**WORK TO BE COMPLETED**
What follows is a set of records; restate each one word for word and drop the pictures.

Object tracking records:

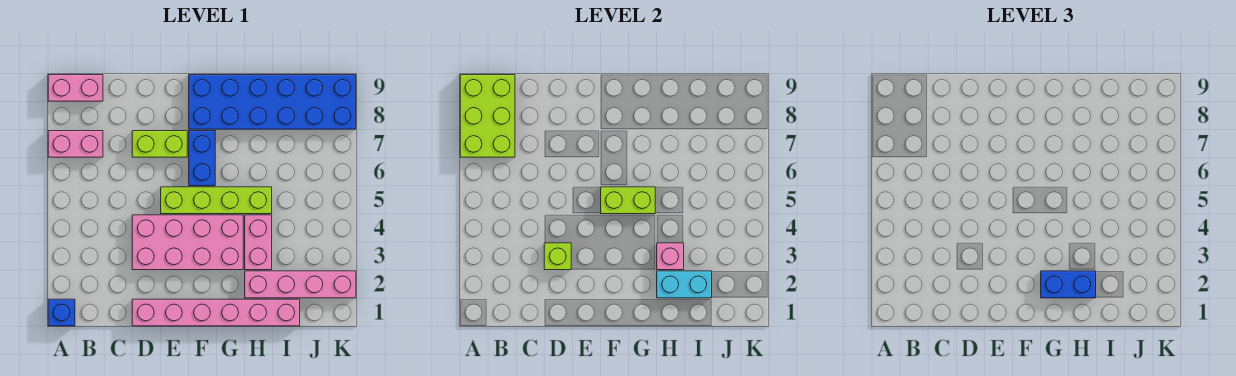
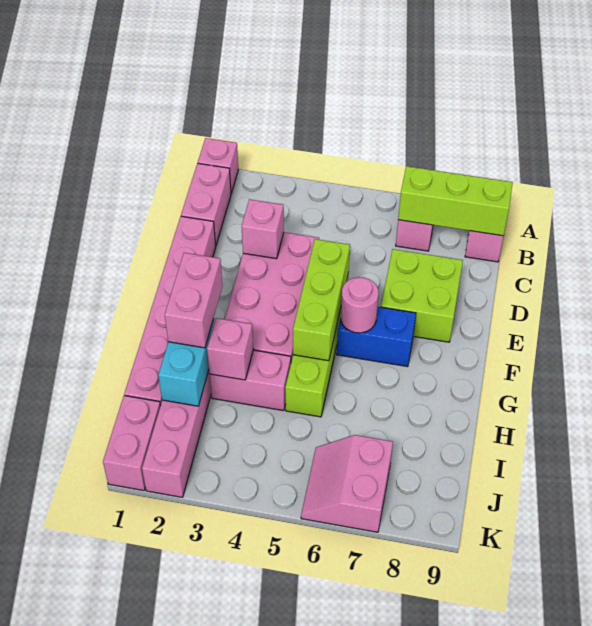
blue brick A1 level 1 -> pink brick A1 level 1
lime brick A7:B9 level 2 -> lime brick B7:B9 level 2
none -> pink brick B1:C1 level 1
lime brick D3 level 2 -> pink brick D3 level 2
lime brick D7:E7 level 1 -> lime brick D7:E8 level 1
lime brick F5:G5 level 2 -> lime brick E5:G5 level 2
none -> pink round brick F6 level 2
blue brick F8:K9 level 1 -> none
blue brick G2:H2 level 3 -> pink brick G2:H2 level 3
none -> pink brick J1:K1 level 1
none -> pink slope J6:K7 level 1 top 7

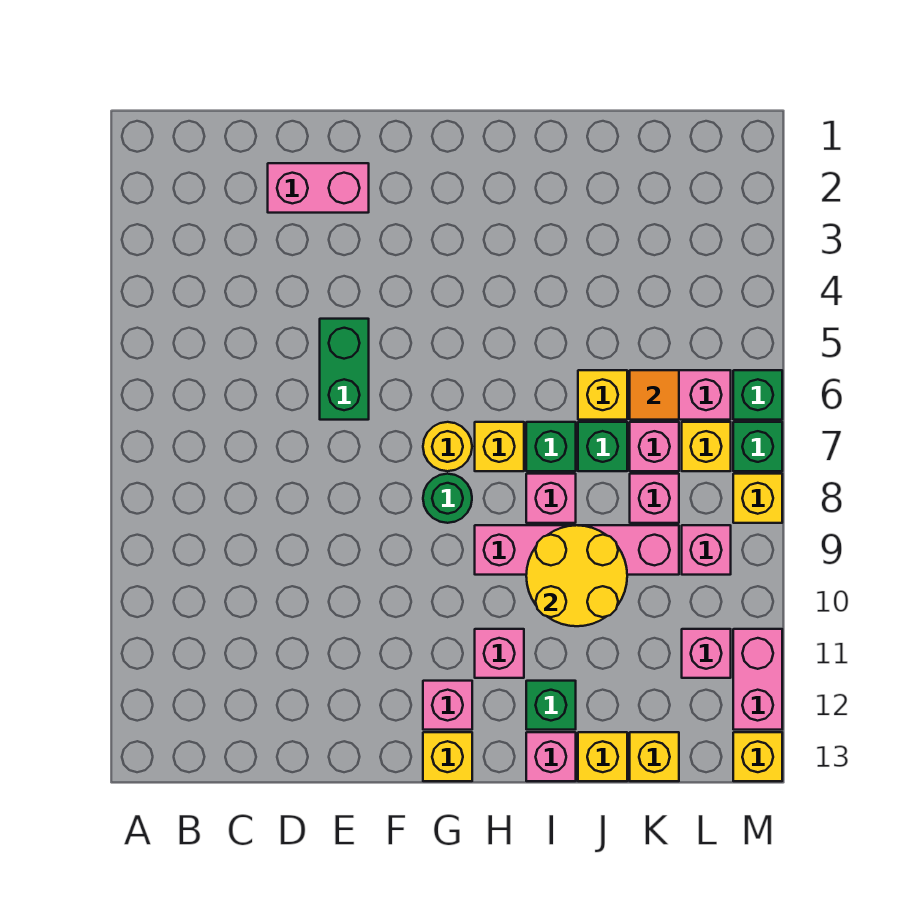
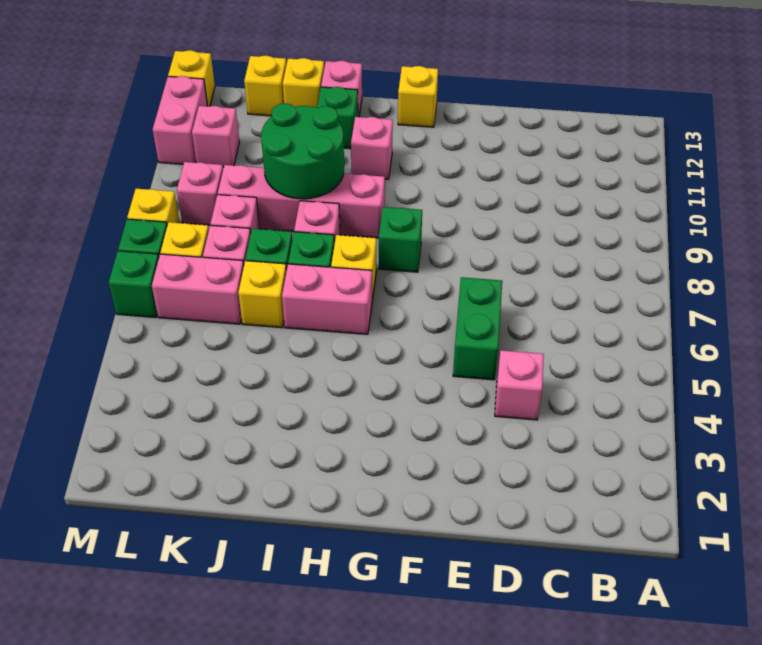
pink brick D2:E2 level 1 -> pink brick H6:I6 level 1
yellow round brick G7 level 1 -> none
green round brick G8 level 1 -> green brick G8 level 1
pink brick G12 level 1 -> pink brick D4 level 1
yellow round brick I9:J10 level 2 -> green round brick I9:J10 level 2
orange tile K6 level 2 -> none

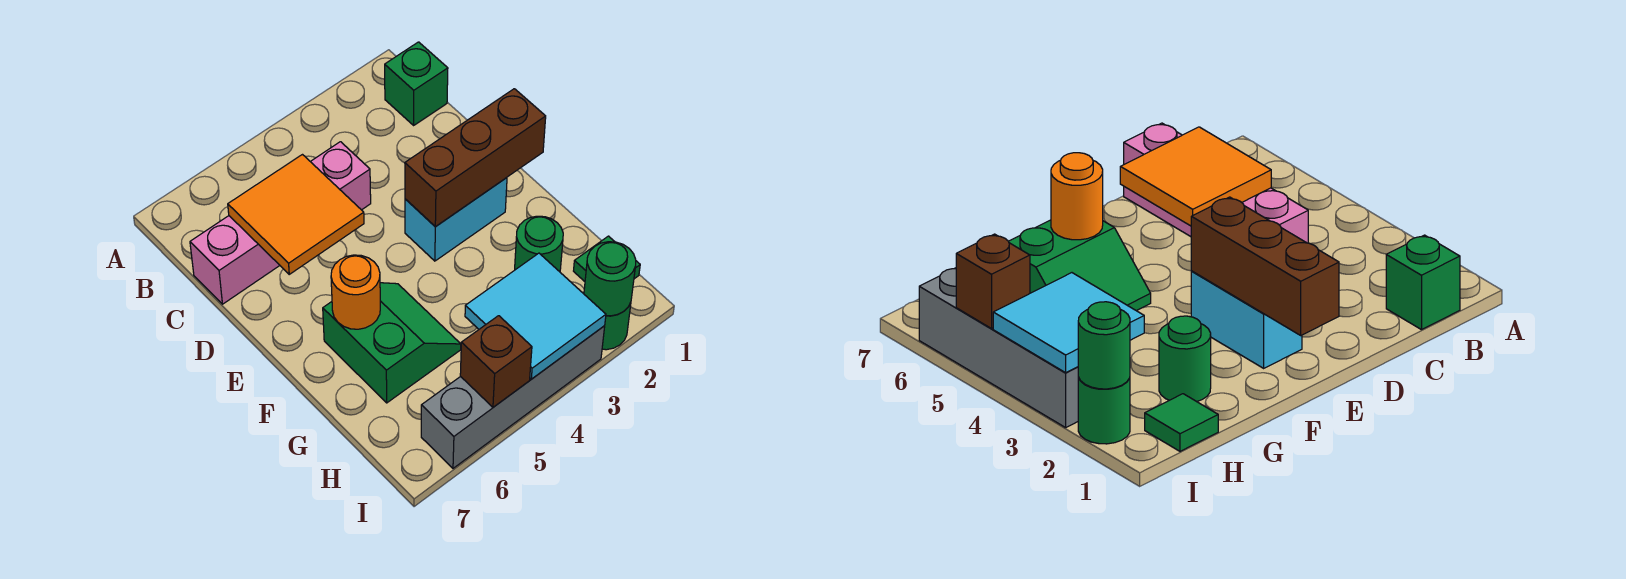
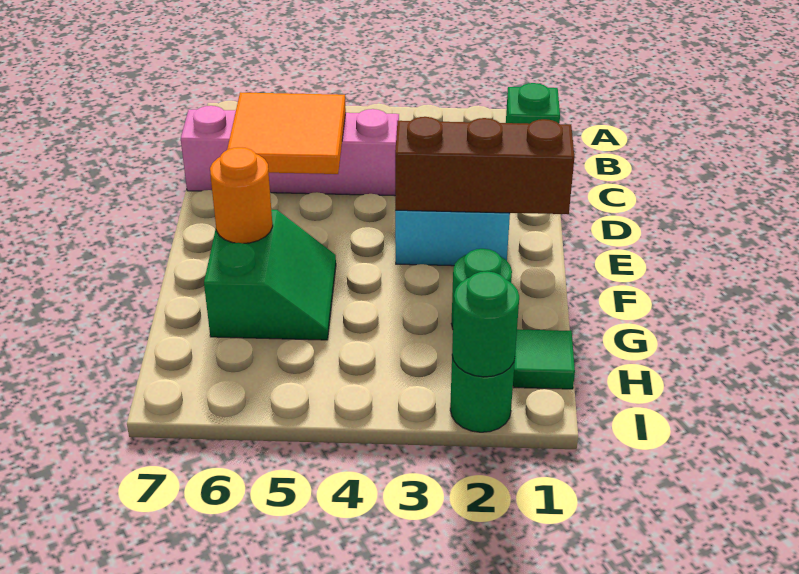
cyan tile H3:I4 level 2 -> none
grey brick I3:I6 level 1 -> none
brown brick I5 level 2 -> none

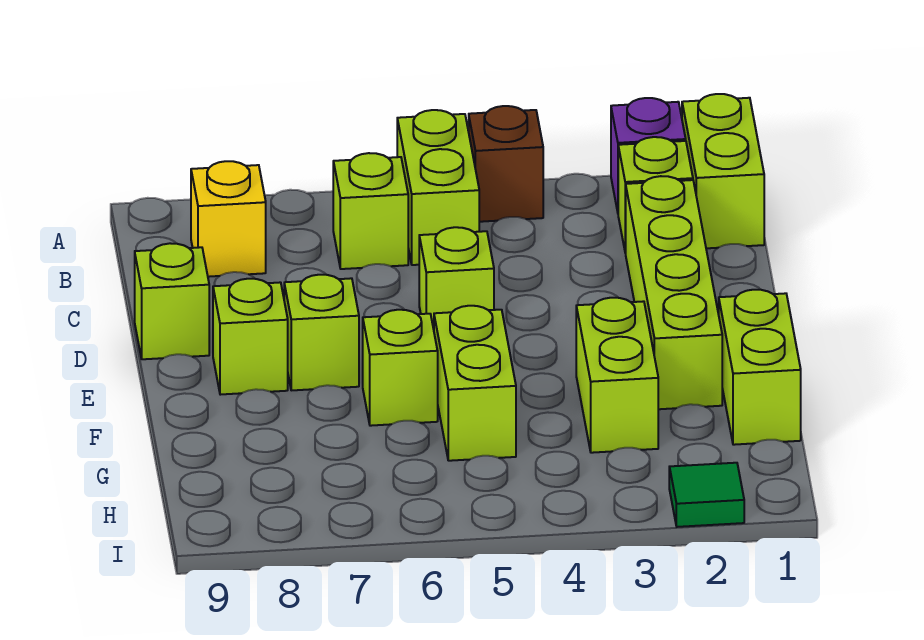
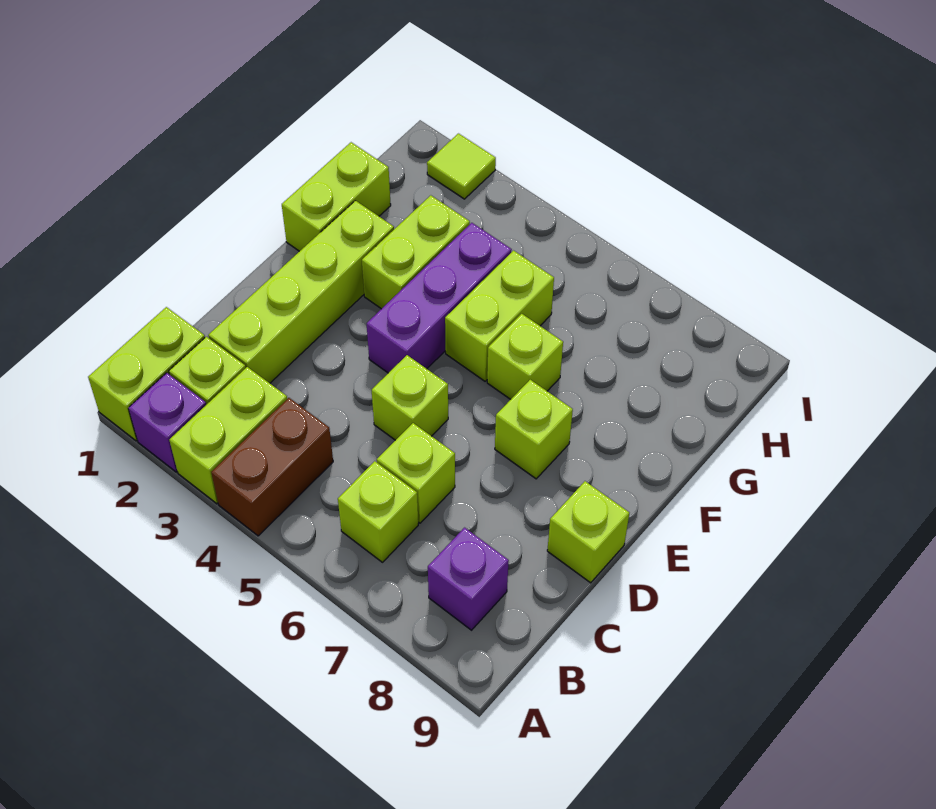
brown brick A4 level 1 -> brown brick A4:B4 level 1
lime brick A5:B5 level 1 -> lime brick A3:B3 level 1
yellow brick B8 level 1 -> purple brick B8 level 1
none -> purple brick E4:G4 level 1
lime brick E8 level 1 -> lime brick C6 level 1
green tile I2 level 1 -> lime tile I2 level 1

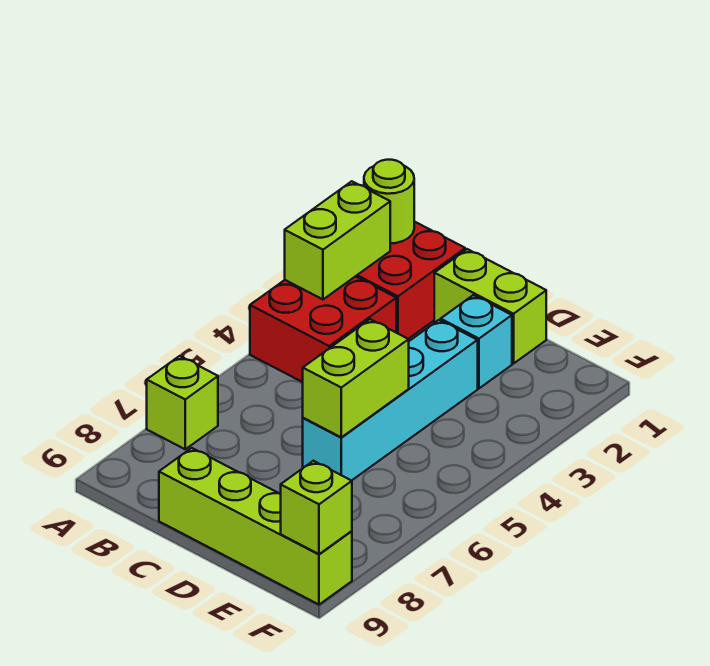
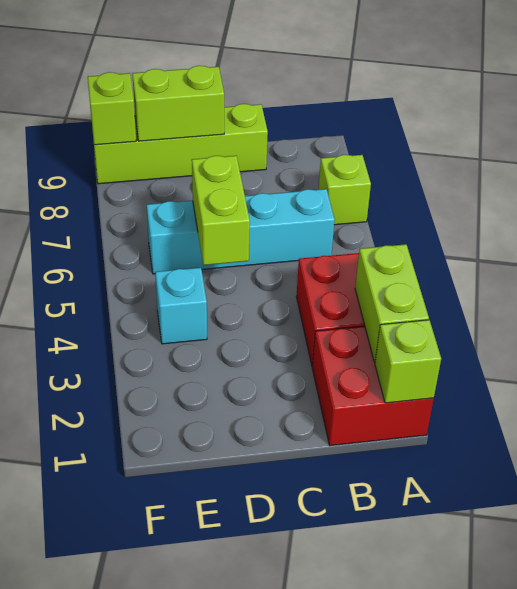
lime round brick A1 level 2 -> lime brick A1 level 2
lime brick C1:D1 level 1 -> lime brick D9:E9 level 2
cyan brick D2 level 1 -> cyan brick E4 level 1
cyan brick D3:D6 level 1 -> cyan brick B6:E6 level 1

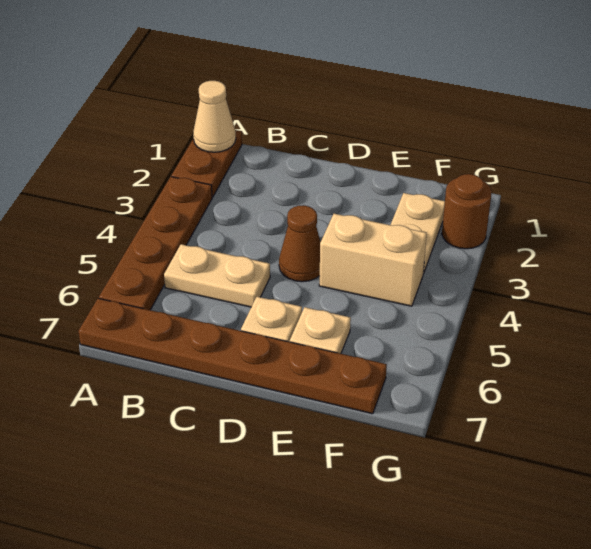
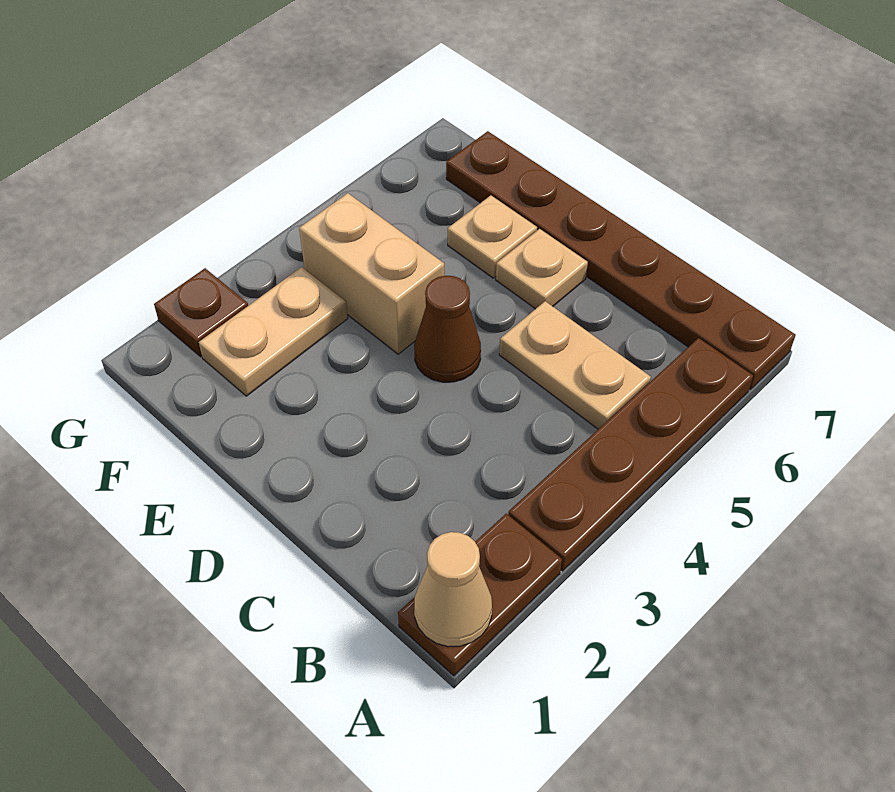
brown round brick G2 level 1 -> brown plate G2 level 1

**SOLUTION TO THIS TASK**
blue brick A1 level 1 -> pink brick A1 level 1
lime brick A7:B9 level 2 -> lime brick B7:B9 level 2
none -> pink brick B1:C1 level 1
lime brick D3 level 2 -> pink brick D3 level 2
lime brick D7:E7 level 1 -> lime brick D7:E8 level 1
lime brick F5:G5 level 2 -> lime brick E5:G5 level 2
none -> pink round brick F6 level 2
blue brick F8:K9 level 1 -> none
blue brick G2:H2 level 3 -> pink brick G2:H2 level 3
none -> pink brick J1:K1 level 1
none -> pink slope J6:K7 level 1 top 7

pink brick D2:E2 level 1 -> pink brick H6:I6 level 1
yellow round brick G7 level 1 -> none
green round brick G8 level 1 -> green brick G8 level 1
pink brick G12 level 1 -> pink brick D4 level 1
yellow round brick I9:J10 level 2 -> green round brick I9:J10 level 2
orange tile K6 level 2 -> none

cyan tile H3:I4 level 2 -> none
grey brick I3:I6 level 1 -> none
brown brick I5 level 2 -> none

brown brick A4 level 1 -> brown brick A4:B4 level 1
lime brick A5:B5 level 1 -> lime brick A3:B3 level 1
yellow brick B8 level 1 -> purple brick B8 level 1
none -> purple brick E4:G4 level 1
lime brick E8 level 1 -> lime brick C6 level 1
green tile I2 level 1 -> lime tile I2 level 1

lime round brick A1 level 2 -> lime brick A1 level 2
lime brick C1:D1 level 1 -> lime brick D9:E9 level 2
cyan brick D2 level 1 -> cyan brick E4 level 1
cyan brick D3:D6 level 1 -> cyan brick B6:E6 level 1

brown round brick G2 level 1 -> brown plate G2 level 1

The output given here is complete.